The task> Rewrite the data below with every "centreline" changed to "centerline" and everything else unchanged. Omit the pictures from your output.

Raw data>
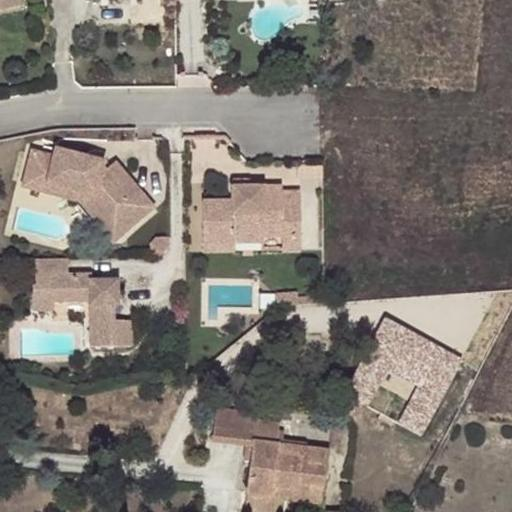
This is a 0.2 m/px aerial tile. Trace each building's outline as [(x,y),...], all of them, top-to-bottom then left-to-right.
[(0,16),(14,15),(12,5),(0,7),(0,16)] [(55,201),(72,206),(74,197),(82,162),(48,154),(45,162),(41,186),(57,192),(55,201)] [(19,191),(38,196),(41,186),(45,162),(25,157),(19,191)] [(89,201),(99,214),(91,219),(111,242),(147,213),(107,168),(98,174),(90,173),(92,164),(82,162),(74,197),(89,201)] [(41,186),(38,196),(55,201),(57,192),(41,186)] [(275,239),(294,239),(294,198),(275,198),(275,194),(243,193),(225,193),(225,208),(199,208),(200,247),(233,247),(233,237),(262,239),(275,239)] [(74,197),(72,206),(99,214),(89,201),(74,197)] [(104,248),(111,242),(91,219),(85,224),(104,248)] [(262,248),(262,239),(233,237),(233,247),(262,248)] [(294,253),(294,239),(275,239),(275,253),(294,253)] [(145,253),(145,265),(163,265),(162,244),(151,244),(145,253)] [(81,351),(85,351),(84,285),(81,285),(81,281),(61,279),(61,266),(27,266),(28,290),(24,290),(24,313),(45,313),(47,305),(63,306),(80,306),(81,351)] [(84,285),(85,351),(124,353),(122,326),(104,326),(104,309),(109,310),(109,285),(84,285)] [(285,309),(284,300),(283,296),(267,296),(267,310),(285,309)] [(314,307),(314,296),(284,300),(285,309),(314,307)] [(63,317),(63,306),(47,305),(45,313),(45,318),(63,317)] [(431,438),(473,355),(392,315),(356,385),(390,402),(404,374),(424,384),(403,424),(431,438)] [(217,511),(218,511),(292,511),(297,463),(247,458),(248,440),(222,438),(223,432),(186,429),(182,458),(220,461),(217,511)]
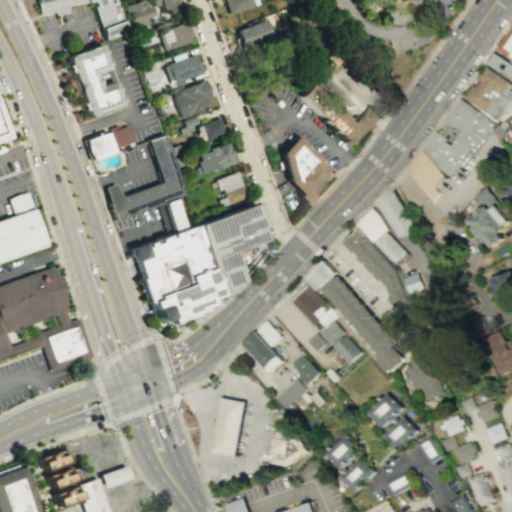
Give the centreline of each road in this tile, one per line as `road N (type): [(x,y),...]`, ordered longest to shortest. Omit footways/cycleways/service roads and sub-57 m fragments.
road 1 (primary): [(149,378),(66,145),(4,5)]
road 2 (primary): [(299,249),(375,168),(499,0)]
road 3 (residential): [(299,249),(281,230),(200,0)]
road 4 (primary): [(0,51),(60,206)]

Response to this task>
This is a 0.2 m/px aerial tile. Trace each building's outline as [(x,y),...], all of them, top-to-bottom then left-to-right.
[(0,16),(14,15),(12,5),(0,7),(0,16)] [(55,201),(72,206),(74,197),(82,162),(48,154),(45,162),(41,186),(57,192),(55,201)] [(19,191),(38,196),(41,186),(45,162),(25,157),(19,191)] [(89,201),(99,214),(91,219),(111,242),(147,213),(107,168),(98,174),(90,173),(92,164),(82,162),(74,197),(89,201)] [(41,186),(38,196),(55,201),(57,192),(41,186)] [(275,239),(294,239),(294,198),(275,198),(275,194),(243,193),(225,193),(225,208),(199,208),(200,247),(233,247),(233,237),(262,239),(275,239)] [(74,197),(72,206),(99,214),(89,201),(74,197)] [(104,248),(111,242),(91,219),(85,224),(104,248)] [(262,248),(262,239),(233,237),(233,247),(262,248)] [(294,253),(294,239),(275,239),(275,253),(294,253)] [(145,253),(145,265),(163,265),(162,244),(151,244),(145,253)] [(81,351),(85,351),(84,285),(81,285),(81,281),(61,279),(61,266),(27,266),(28,290),(24,290),(24,313),(45,313),(47,305),(63,306),(80,306),(81,351)] [(84,285),(85,351),(124,353),(122,326),(104,326),(104,309),(109,310),(109,285),(84,285)] [(285,309),(284,300),(283,296),(267,296),(267,310),(285,309)] [(314,307),(314,296),(284,300),(285,309),(314,307)] [(63,317),(63,306),(47,305),(45,313),(45,318),(63,317)] [(431,438),(473,355),(392,315),(356,385),(390,402),(404,374),(424,384),(403,424),(431,438)] [(217,511),(218,511),(292,511),(297,463),(247,458),(248,440),(222,438),(223,432),(186,429),(182,458),(220,461),(217,511)]
Give the centerline of each road in this tile, one per line as `road N (type): [(x,y),...]`, ordered longest to shortest. Omit footways/cycleways/service roads and sub-57 m fragments.
road 1 (primary): [(149,378),(66,145),(4,5)]
road 2 (primary): [(299,249),(375,168),(499,0)]
road 3 (residential): [(299,249),(281,230),(200,0)]
road 4 (primary): [(0,51),(60,206)]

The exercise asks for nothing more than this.